─── Available data

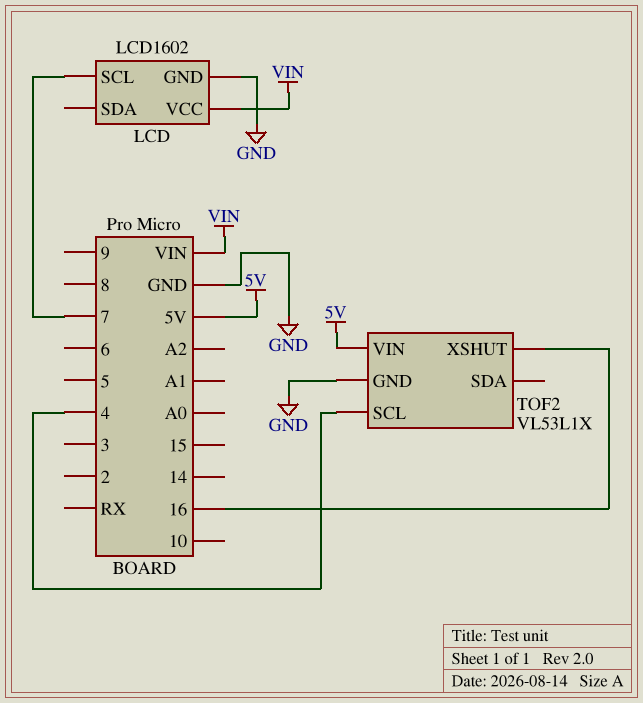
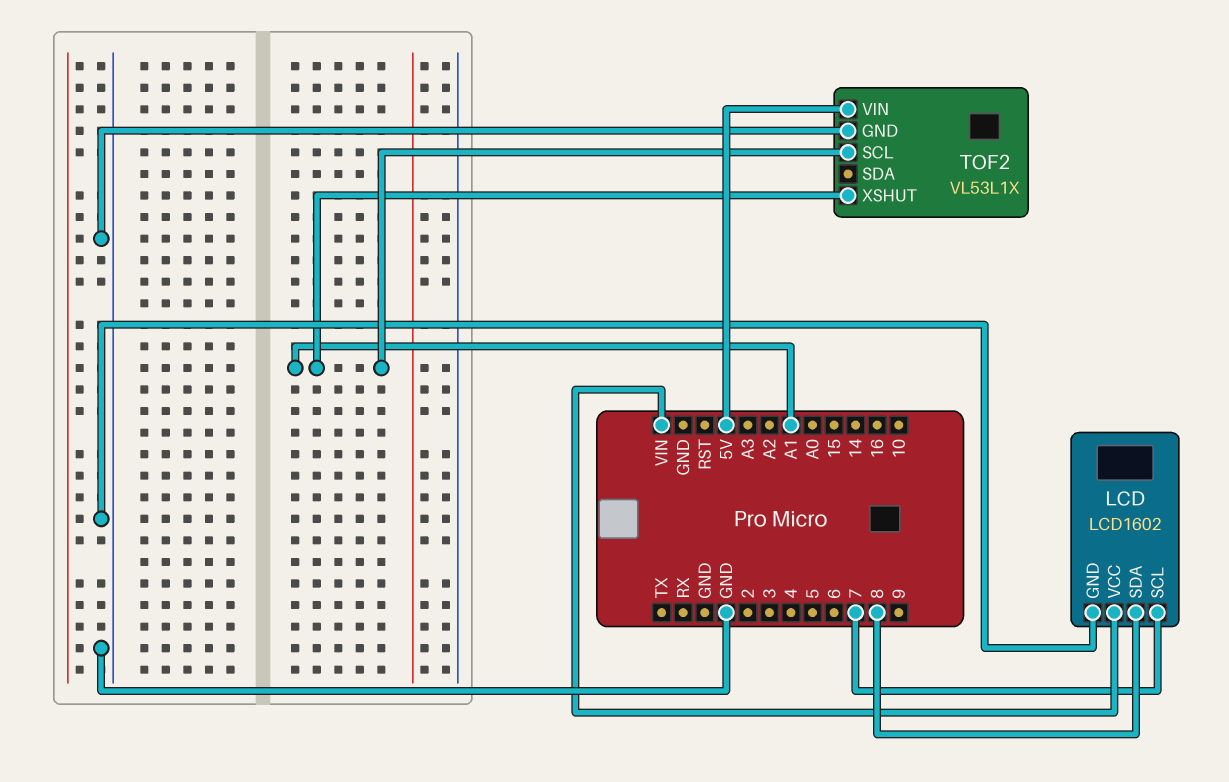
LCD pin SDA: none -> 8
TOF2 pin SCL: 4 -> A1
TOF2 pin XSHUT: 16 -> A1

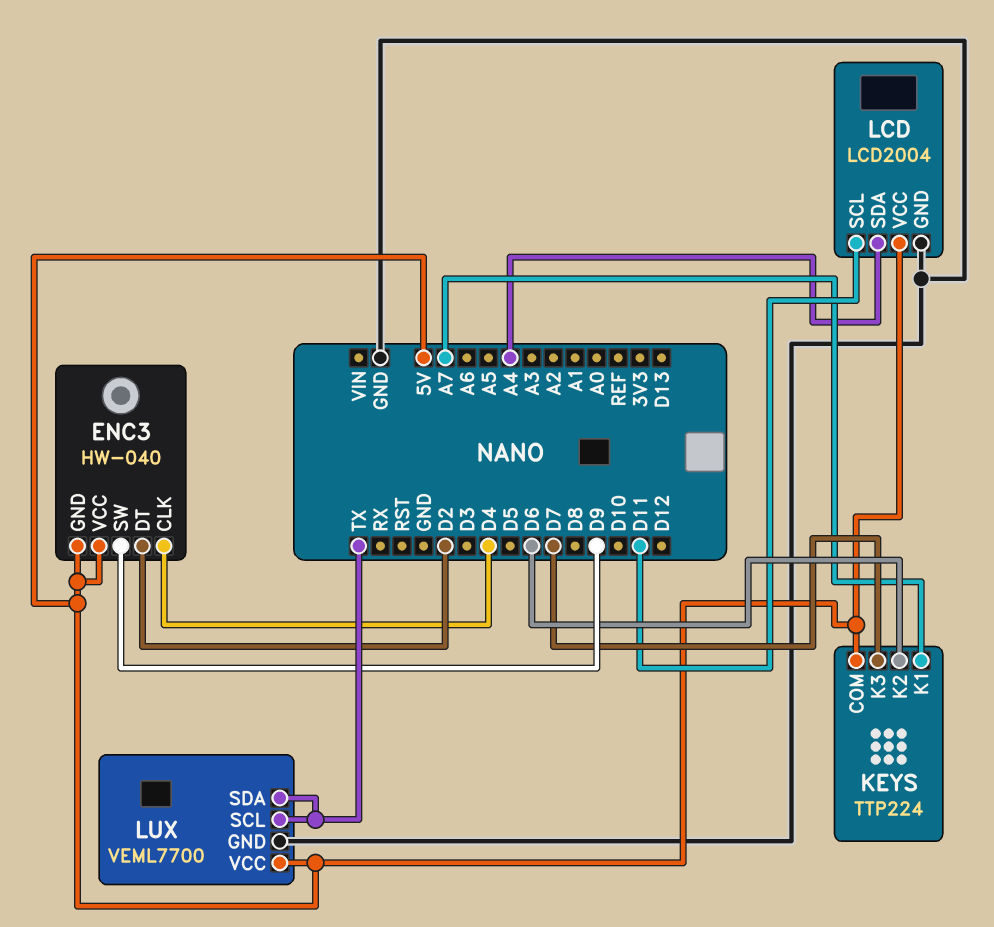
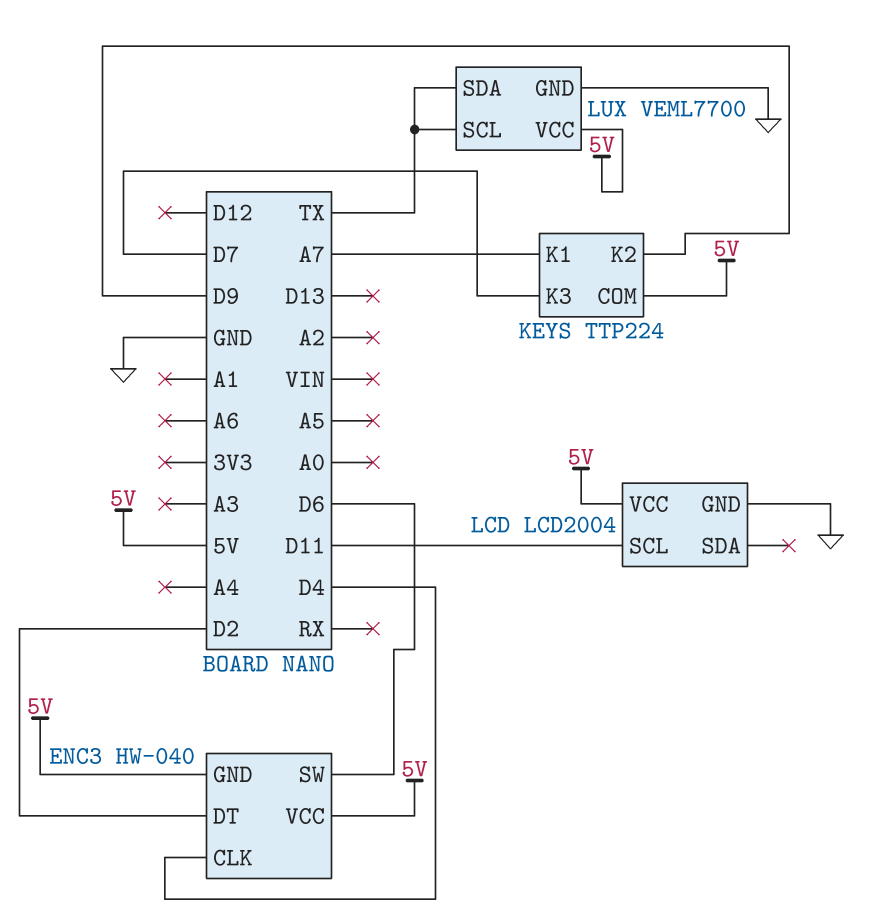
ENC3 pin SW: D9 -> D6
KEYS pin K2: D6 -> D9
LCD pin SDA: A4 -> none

──────

What the exercise asks :: Transcribe every record exactly and omit each image.

Exercise result ::
LCD pin SDA: none -> 8
TOF2 pin SCL: 4 -> A1
TOF2 pin XSHUT: 16 -> A1

ENC3 pin SW: D9 -> D6
KEYS pin K2: D6 -> D9
LCD pin SDA: A4 -> none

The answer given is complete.